-------- ENTRIES --------

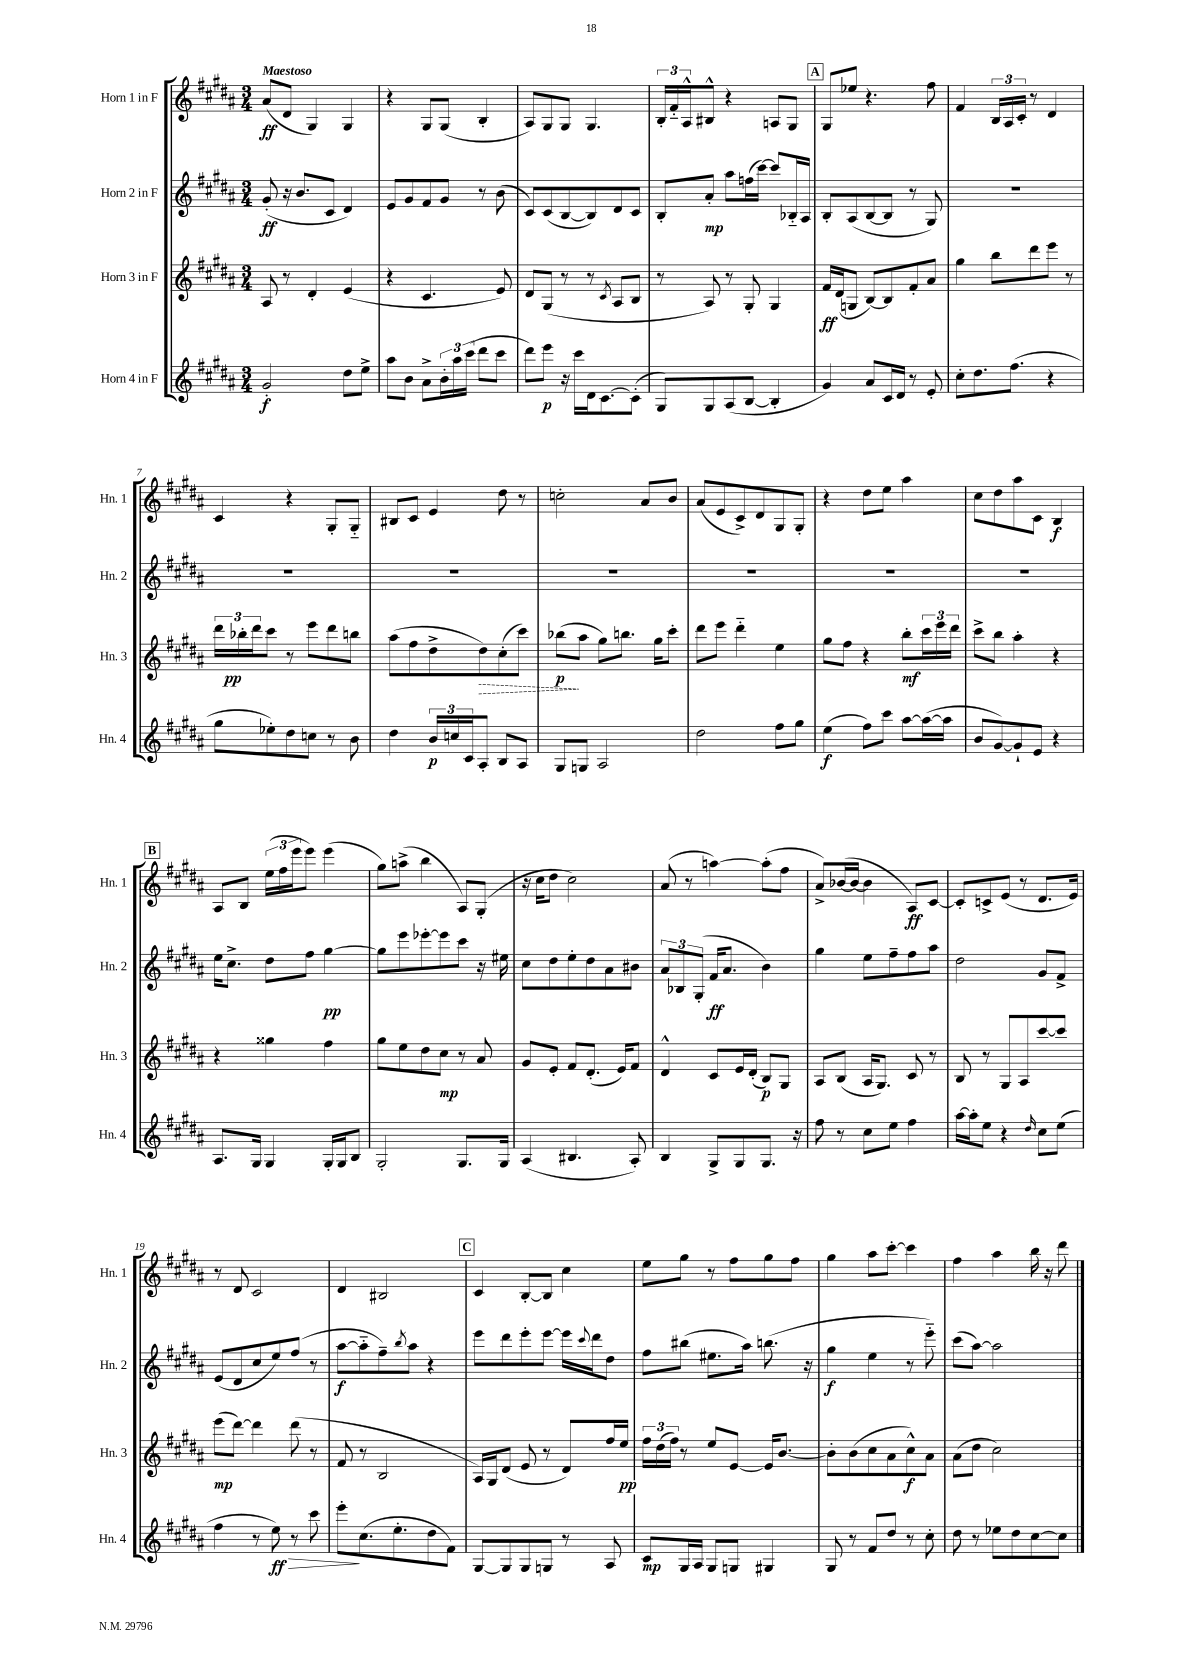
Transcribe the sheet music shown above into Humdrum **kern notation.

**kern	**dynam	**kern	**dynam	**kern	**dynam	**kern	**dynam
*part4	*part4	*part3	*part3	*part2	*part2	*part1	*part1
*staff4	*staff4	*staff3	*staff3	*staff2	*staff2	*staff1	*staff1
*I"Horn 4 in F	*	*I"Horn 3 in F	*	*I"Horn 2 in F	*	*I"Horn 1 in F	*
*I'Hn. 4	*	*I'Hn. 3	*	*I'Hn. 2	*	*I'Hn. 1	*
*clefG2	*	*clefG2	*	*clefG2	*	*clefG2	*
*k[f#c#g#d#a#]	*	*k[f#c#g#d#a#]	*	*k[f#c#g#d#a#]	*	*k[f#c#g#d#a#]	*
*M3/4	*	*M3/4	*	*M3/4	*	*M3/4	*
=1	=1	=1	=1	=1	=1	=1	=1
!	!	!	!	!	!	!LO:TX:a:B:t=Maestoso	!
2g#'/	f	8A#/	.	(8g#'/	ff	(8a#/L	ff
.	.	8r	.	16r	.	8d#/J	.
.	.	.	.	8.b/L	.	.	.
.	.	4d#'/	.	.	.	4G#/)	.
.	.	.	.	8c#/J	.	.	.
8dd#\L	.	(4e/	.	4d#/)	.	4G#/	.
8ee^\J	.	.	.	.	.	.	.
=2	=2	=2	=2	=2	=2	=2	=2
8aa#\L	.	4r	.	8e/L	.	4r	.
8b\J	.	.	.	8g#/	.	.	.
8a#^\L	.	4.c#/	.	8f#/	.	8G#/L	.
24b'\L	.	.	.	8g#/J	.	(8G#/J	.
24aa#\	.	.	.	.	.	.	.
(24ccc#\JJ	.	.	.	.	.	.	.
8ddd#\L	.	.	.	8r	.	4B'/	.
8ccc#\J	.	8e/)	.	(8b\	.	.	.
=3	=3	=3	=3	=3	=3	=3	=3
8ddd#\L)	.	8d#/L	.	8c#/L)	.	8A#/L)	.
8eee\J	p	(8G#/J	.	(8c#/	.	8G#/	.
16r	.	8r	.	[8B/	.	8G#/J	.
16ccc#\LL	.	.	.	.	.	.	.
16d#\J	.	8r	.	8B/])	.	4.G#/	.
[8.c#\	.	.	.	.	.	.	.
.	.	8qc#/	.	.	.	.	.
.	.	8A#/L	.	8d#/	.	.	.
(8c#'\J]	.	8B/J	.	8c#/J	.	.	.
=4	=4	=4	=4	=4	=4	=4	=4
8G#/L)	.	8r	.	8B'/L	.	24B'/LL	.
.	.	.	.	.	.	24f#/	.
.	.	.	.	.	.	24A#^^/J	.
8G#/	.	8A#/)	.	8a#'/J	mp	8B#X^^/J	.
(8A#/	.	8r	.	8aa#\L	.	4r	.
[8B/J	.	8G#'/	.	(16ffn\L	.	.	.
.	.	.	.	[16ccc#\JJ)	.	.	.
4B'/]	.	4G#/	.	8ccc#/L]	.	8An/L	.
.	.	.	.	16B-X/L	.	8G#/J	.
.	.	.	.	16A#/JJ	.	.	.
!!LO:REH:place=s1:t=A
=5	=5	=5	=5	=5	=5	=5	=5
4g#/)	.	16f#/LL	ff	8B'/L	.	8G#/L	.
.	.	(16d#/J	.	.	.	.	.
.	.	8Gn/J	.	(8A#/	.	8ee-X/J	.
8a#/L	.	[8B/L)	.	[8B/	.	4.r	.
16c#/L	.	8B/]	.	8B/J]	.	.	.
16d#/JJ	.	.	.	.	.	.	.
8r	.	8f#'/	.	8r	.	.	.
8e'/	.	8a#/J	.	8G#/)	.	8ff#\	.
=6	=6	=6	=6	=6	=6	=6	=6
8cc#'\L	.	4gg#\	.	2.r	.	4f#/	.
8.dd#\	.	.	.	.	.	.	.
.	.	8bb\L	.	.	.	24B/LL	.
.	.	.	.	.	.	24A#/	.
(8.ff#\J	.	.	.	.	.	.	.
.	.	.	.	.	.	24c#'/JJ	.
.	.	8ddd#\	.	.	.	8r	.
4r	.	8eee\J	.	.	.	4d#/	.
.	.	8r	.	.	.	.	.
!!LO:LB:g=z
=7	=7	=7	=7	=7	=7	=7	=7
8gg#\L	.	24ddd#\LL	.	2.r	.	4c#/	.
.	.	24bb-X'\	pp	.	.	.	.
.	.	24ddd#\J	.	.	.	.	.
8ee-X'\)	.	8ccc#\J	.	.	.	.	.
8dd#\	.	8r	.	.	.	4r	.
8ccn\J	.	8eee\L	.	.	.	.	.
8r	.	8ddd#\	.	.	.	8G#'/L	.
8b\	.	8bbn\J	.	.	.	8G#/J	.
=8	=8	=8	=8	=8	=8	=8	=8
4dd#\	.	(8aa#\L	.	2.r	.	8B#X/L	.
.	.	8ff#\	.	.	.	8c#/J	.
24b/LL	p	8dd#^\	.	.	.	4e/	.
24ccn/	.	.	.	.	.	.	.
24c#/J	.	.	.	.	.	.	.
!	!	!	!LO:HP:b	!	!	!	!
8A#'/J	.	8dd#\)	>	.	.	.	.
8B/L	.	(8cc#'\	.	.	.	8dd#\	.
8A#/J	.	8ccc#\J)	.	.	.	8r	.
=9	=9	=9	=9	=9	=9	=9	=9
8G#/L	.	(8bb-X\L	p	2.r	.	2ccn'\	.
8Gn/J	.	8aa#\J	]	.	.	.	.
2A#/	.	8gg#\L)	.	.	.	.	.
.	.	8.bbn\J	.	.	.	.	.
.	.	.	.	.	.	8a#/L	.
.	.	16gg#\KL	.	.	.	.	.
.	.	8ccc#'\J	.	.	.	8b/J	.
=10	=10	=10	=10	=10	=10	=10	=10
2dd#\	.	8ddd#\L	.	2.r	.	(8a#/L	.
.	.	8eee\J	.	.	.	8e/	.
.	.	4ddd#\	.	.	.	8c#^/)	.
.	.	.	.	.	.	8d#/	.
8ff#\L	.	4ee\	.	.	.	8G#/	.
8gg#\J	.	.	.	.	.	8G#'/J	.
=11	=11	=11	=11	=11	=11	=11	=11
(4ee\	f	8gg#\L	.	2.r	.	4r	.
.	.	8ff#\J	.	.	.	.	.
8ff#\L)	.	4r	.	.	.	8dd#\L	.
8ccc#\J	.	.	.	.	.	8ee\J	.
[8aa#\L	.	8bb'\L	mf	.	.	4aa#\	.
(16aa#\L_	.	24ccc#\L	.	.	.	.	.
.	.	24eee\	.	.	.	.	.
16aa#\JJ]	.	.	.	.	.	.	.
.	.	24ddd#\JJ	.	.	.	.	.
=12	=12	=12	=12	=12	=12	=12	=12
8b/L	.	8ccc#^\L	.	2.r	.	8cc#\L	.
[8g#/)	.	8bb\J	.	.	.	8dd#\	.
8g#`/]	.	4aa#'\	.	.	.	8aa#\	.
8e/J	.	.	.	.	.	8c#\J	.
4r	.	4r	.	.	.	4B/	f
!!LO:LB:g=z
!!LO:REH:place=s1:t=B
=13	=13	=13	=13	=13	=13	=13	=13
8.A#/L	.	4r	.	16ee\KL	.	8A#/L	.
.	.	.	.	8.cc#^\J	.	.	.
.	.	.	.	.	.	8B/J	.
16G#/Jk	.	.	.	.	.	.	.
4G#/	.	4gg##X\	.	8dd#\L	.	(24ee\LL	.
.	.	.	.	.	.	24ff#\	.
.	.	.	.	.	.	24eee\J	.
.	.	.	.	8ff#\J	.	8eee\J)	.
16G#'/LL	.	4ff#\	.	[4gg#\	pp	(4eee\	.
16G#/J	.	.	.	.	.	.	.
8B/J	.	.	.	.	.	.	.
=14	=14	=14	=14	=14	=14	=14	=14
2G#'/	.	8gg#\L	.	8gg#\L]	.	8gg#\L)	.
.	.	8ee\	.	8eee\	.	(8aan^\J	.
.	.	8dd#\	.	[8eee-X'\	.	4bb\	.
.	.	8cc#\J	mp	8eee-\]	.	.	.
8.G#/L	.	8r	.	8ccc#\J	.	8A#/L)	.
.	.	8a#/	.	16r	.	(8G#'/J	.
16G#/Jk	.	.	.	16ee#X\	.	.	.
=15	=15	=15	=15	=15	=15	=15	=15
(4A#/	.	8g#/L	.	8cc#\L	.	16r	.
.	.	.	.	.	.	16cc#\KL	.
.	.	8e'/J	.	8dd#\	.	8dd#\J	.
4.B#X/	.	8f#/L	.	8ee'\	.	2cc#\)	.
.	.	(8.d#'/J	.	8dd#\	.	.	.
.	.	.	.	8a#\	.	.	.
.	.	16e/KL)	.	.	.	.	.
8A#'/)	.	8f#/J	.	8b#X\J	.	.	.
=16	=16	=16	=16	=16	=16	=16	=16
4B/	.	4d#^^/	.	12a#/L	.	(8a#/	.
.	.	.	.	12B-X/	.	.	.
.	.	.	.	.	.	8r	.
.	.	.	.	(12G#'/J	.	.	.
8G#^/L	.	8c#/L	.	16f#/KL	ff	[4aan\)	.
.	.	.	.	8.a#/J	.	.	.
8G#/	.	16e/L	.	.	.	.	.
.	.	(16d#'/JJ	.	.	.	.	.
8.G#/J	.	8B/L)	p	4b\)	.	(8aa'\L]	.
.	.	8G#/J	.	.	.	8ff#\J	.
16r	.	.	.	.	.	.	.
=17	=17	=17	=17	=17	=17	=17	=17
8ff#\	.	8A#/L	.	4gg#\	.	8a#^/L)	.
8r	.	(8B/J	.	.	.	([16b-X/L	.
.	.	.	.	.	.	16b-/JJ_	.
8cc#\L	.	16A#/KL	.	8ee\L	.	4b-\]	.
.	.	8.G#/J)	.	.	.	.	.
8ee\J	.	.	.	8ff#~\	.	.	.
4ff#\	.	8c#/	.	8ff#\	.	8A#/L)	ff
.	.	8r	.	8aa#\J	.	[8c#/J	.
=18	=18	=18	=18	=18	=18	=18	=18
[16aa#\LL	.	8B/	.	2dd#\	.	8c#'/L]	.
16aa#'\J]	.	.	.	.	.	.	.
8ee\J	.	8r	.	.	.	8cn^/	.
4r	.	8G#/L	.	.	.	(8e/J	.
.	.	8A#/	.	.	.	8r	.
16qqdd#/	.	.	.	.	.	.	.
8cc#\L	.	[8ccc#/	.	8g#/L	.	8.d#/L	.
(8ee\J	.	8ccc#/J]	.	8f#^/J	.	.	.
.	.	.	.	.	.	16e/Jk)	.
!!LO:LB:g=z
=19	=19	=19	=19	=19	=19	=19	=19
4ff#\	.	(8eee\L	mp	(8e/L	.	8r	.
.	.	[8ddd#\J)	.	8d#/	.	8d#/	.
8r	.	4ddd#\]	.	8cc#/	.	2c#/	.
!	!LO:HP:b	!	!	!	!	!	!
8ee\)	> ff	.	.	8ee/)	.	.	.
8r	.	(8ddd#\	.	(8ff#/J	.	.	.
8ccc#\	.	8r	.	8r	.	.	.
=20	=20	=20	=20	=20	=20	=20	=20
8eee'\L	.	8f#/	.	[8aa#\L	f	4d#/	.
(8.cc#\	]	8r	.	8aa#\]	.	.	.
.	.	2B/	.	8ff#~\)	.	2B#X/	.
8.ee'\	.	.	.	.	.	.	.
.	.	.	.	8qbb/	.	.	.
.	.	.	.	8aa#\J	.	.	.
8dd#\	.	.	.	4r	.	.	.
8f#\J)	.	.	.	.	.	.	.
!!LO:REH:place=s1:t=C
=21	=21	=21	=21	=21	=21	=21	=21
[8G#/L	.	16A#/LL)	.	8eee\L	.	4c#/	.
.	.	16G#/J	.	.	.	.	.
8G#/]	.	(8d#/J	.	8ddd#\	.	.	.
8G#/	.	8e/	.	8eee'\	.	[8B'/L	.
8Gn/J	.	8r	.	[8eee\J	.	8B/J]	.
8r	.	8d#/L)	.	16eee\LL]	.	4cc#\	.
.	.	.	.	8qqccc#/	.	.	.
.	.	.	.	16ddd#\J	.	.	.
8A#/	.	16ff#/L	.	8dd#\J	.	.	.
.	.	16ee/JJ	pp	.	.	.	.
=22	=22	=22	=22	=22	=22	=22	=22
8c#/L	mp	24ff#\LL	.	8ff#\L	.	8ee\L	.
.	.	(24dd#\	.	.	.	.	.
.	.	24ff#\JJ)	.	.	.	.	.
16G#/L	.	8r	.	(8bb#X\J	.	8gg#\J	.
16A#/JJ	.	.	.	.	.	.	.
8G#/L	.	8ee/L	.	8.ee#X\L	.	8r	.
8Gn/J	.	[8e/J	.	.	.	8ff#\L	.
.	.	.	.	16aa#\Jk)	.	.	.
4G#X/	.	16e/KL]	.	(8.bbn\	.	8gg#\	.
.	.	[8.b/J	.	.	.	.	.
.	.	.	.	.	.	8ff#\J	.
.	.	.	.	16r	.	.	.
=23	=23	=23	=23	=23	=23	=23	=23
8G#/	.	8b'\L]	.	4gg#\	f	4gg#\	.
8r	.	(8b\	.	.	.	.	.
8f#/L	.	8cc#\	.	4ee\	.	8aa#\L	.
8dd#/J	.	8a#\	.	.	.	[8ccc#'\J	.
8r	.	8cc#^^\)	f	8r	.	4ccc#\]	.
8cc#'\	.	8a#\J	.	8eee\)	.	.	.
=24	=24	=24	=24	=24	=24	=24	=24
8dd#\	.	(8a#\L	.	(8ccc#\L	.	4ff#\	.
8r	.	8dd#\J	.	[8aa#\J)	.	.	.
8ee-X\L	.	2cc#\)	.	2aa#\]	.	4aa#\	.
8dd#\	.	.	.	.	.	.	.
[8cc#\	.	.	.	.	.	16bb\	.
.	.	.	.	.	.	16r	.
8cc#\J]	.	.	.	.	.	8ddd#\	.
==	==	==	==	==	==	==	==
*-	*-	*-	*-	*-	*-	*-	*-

--------

_INSTRUCTIONS TO FOLLOW_
Pull out every line in the records above that contains the string "kern". Only lines where the capital and small letters match count.

_ANSWER IN FULL_
Transcribe the sheet music shown above into Humdrum **kern notation.
**kern	**dynam	**kern	**dynam	**kern	**dynam	**kern	**dynam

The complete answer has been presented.